In the lines below, look for "camera". Copy each line where it appears.

======== SUPPLIED ENTRIES

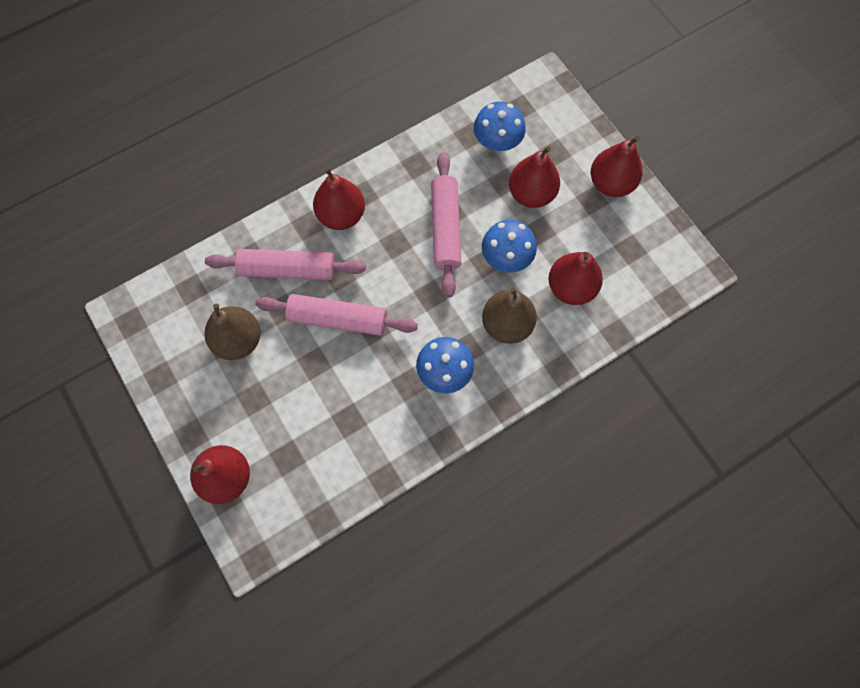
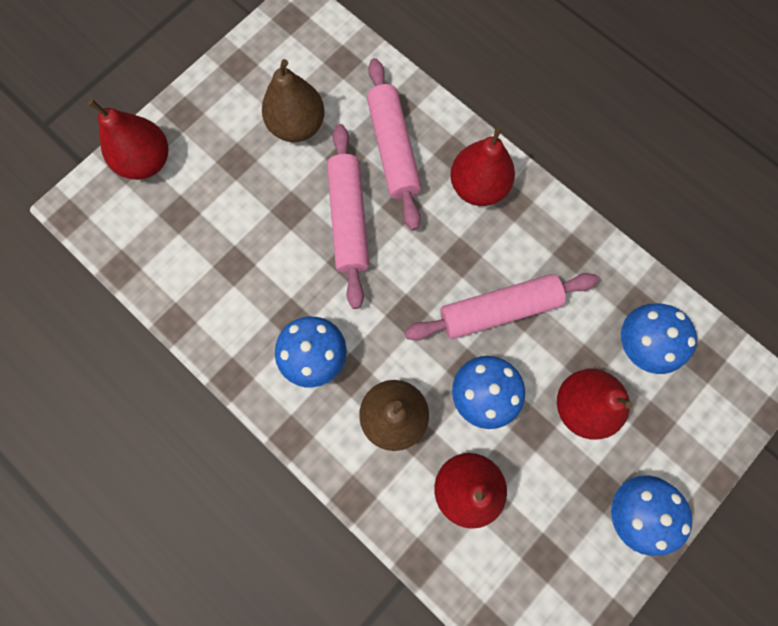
camera: 75 degrees right, 5 degrees up
(611, 183) = (634, 510): red pear -> blue mushroom

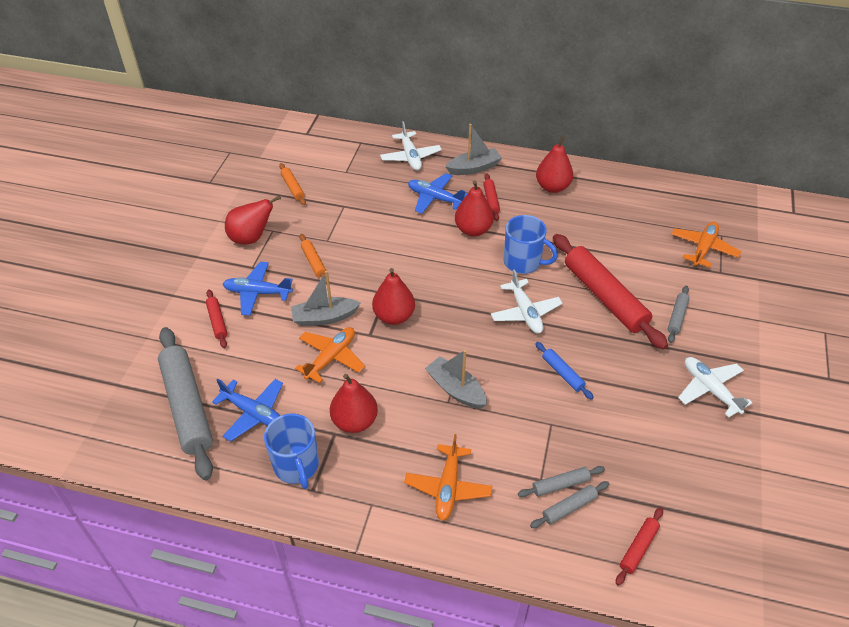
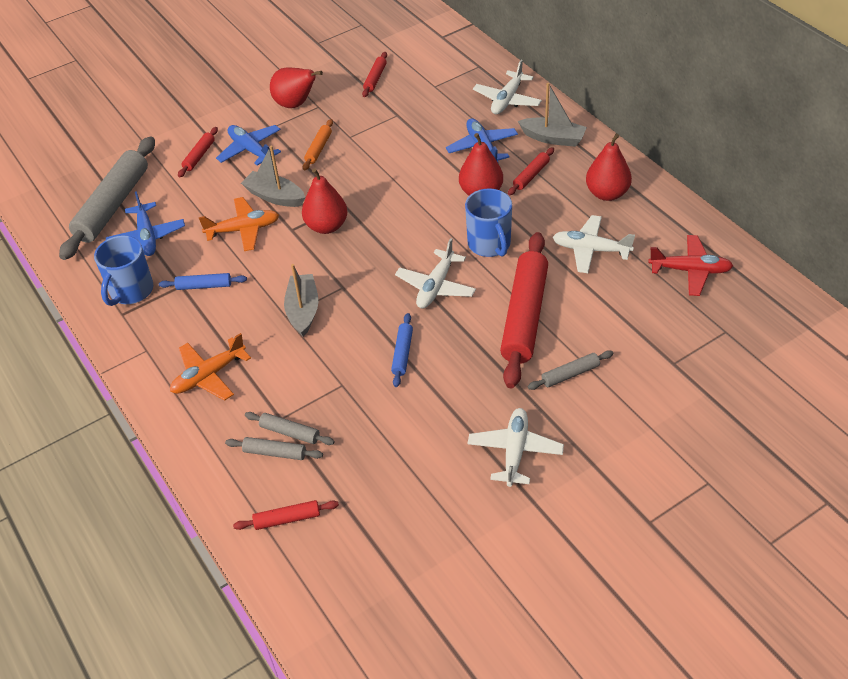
camera: 45 degrees right, 0 degrees up
(293, 187) = (375, 78): orange rolling pin -> red rolling pin
(354, 421) = (204, 286): red pear -> blue rolling pin
(588, 229) = (591, 250): none -> white plane
(658, 209) = (690, 270): none -> red plane
(703, 248) = (686, 332): orange plane -> none

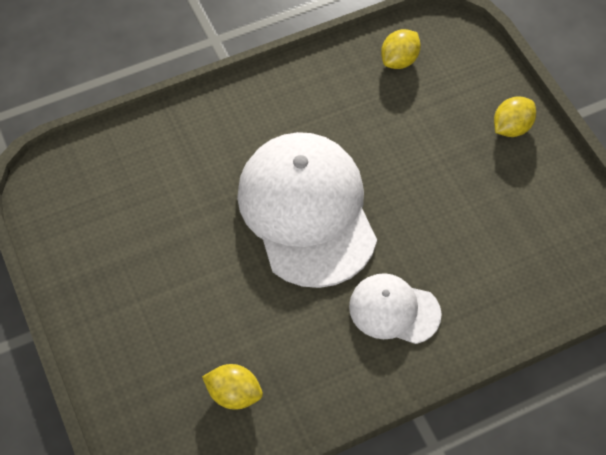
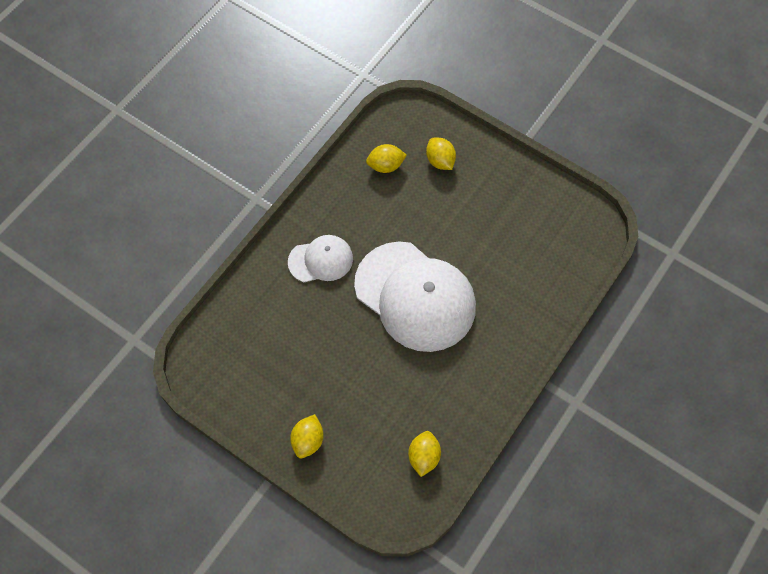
camera: 150 degrees right, 5 degrees up
(159, 362) = (440, 161): none -> yellow lemon

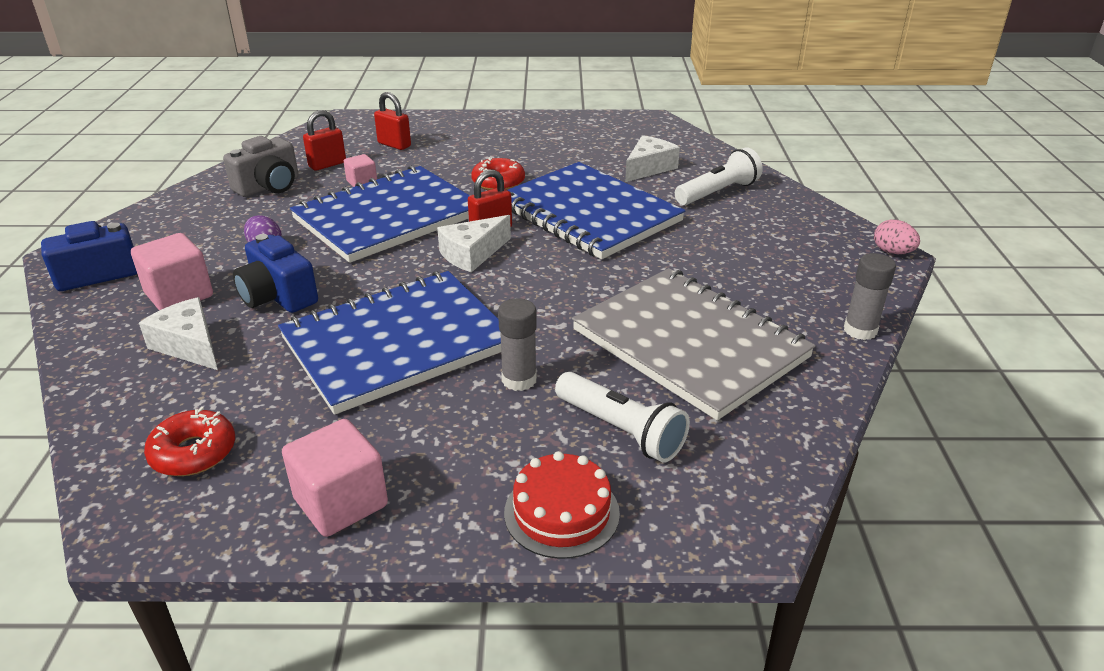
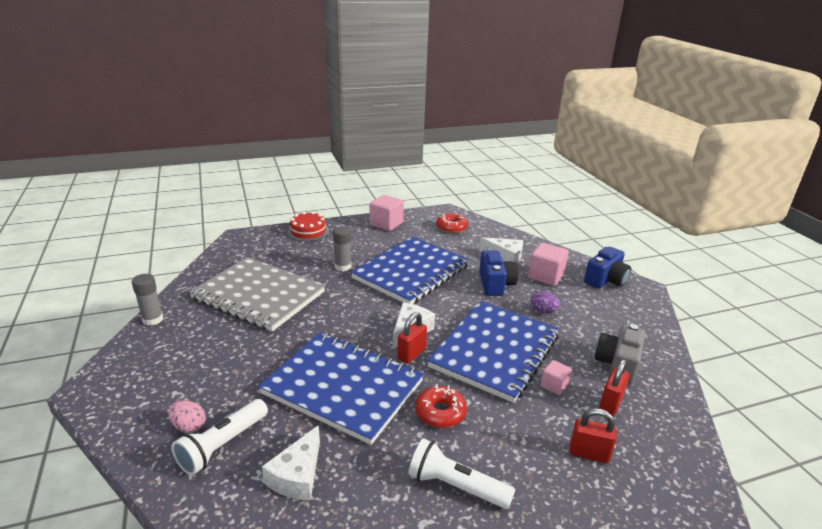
camera: 160 degrees right, 5 degrees down
(278, 296) = (495, 284): blue camera -> blue camera turned 60 degrees clockwise
(621, 430) = (290, 256): white flashlight -> white flashlight (456, 486)
(892, 252) = (84, 393): pink egg -> pink egg (189, 426)

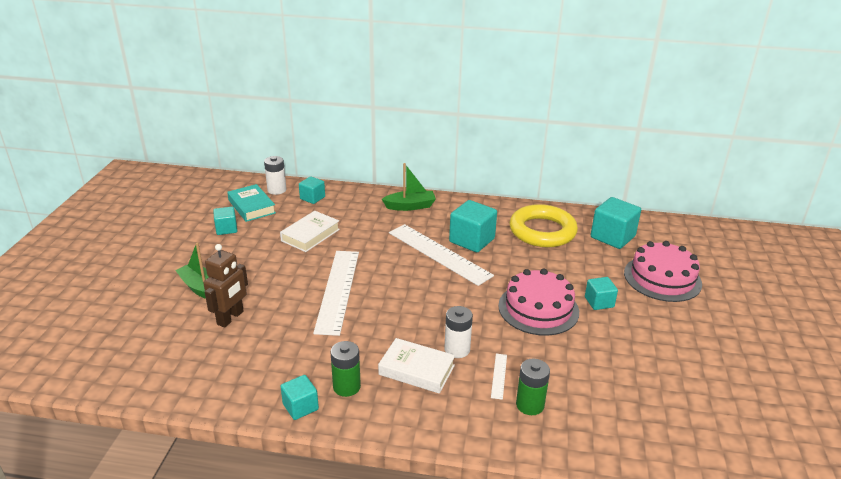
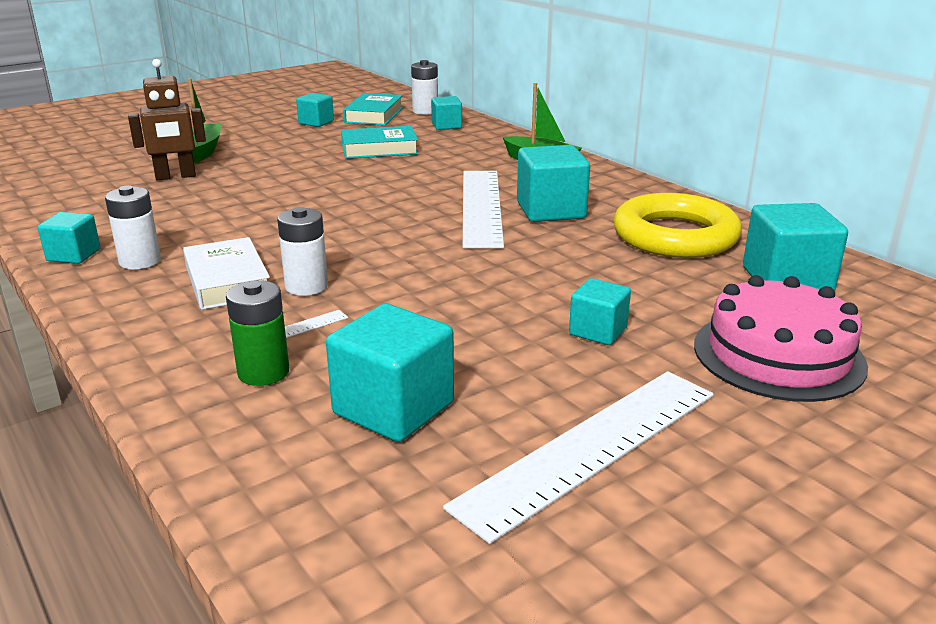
camera: 45 degrees right, 5 degrees down
(310, 235) = (379, 149): white book -> turquoise book
(337, 290) = (306, 194): white ruler -> white ruler (590, 447)
(346, 387) = (140, 261): green battery -> white battery
(538, 309) = (491, 298): pink cake -> none
(601, 386) = (393, 408): none -> turquoise cube

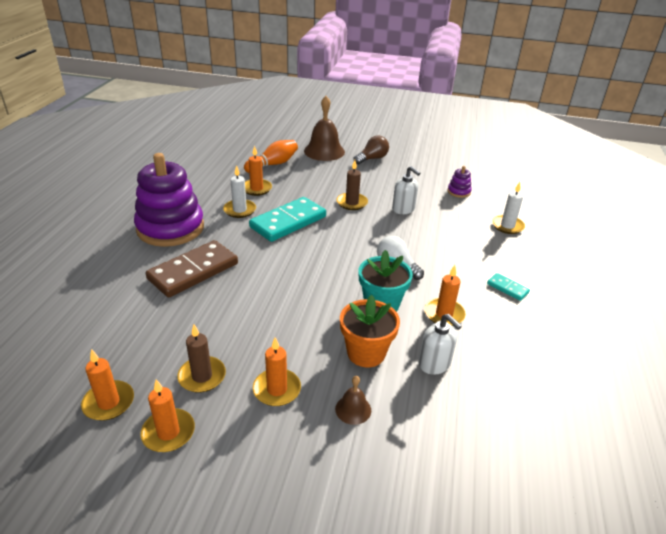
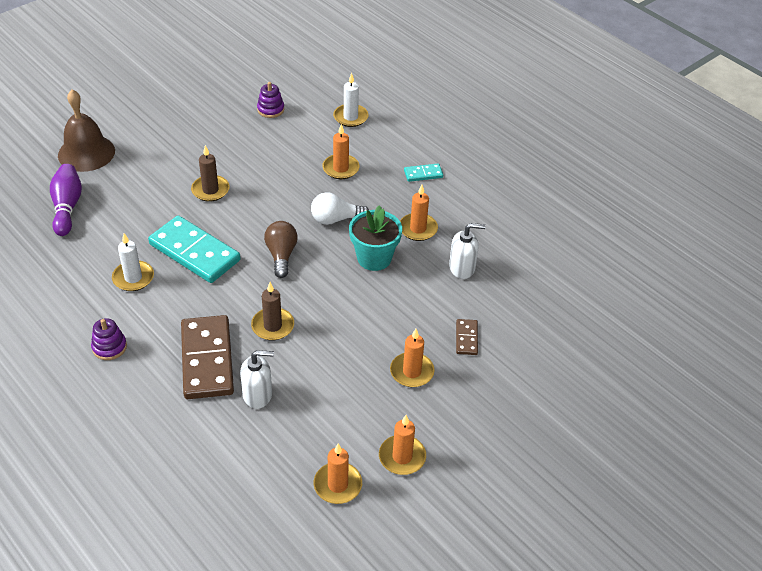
camera: 55 degrees left, 10 degrees up
(170, 228) = (109, 347): purple stacking toy -> purple stacking toy, size x0.40
(202, 376) = (358, 412): brown candle -> brown candle (272, 326)
(256, 189) = (105, 245): orange candle -> orange candle (340, 168)
(273, 164) = (67, 207): orange bowling pin -> purple bowling pin
(288, 222) = (194, 252): turquoise domino -> turquoise domino turned 45 degrees counterclockwise
(353, 409) = (466, 338): brown bell -> brown domino
(366, 353) = (419, 299): orange flower pot -> none
(372, 158) = (145, 127): brown light bulb -> brown light bulb (281, 255)
(403, 209) = (259, 162): white soap dispenser -> white soap dispenser (258, 395)

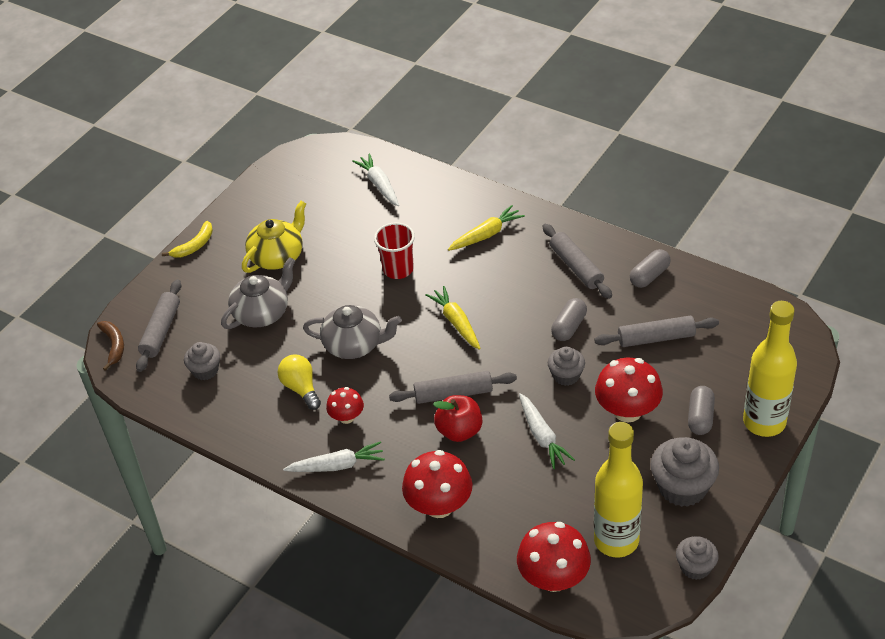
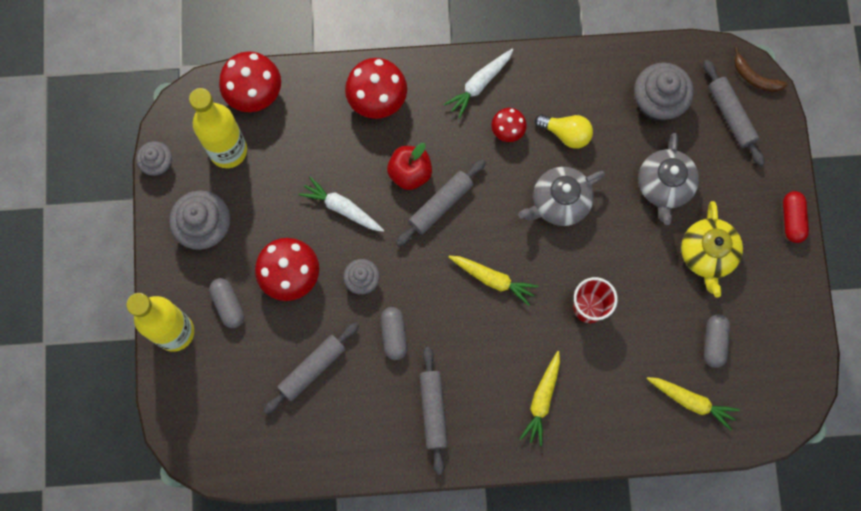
camera: 140 degrees right, 30 degrees up
(194, 246) = (792, 219): yellow banana -> red capsule
(205, 370) = (658, 102): grey cupcake -> grey cupcake, size x1.67
(379, 185) = (691, 401): white carrot -> yellow carrot
(576, 267) = (433, 410): grey rolling pin -> grey rolling pin turned 60 degrees clockwise
(649, 276) = (361, 441): grey capsule -> grey capsule (714, 342)

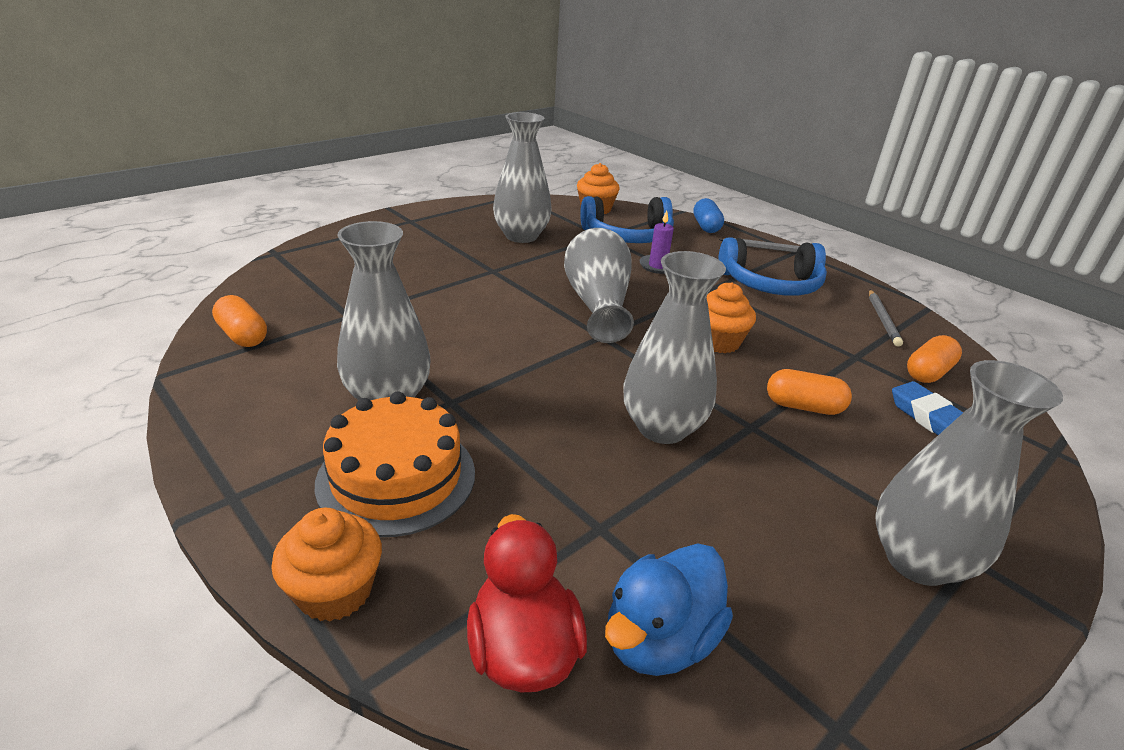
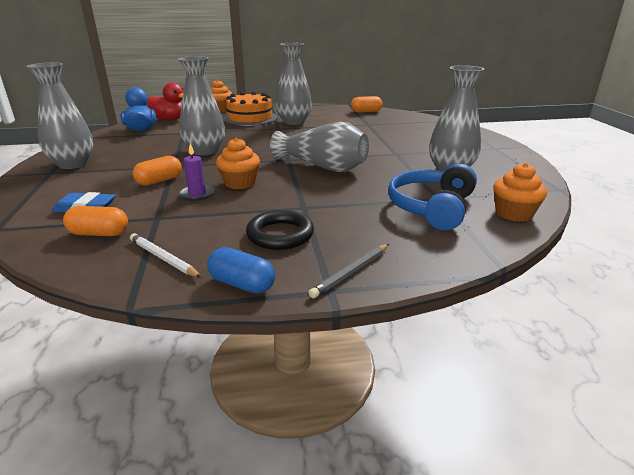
camera: 125 degrees right, 5 degrees down
(657, 266) = (359, 200): purple candle -> purple candle (197, 194)
(706, 226) = (438, 259): blue capsule -> blue capsule (242, 284)
(771, 284) = (280, 235): blue headphones -> black ring
(882, 319) = (163, 258): grey pencil -> white pencil
(928, 372) = (99, 233): orange capsule -> orange capsule turned 75 degrees counterclockwise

================

● ANSWER BOX:
camera: 75 degrees right, 5 degrees up
camera: 45 degrees right, 0 degrees up
camera: 150 degrees right, 5 degrees up
camera: 160 degrees right, 5 degrees down
(278, 296) = (495, 284): blue camera -> blue camera turned 60 degrees clockwise
camera: 45 degrees right, 5 degrees down
camera: 55 degrees left, 10 degrees up
camera: 140 degrees right, 30 degrees up
camera: 125 degrees right, 5 degrees down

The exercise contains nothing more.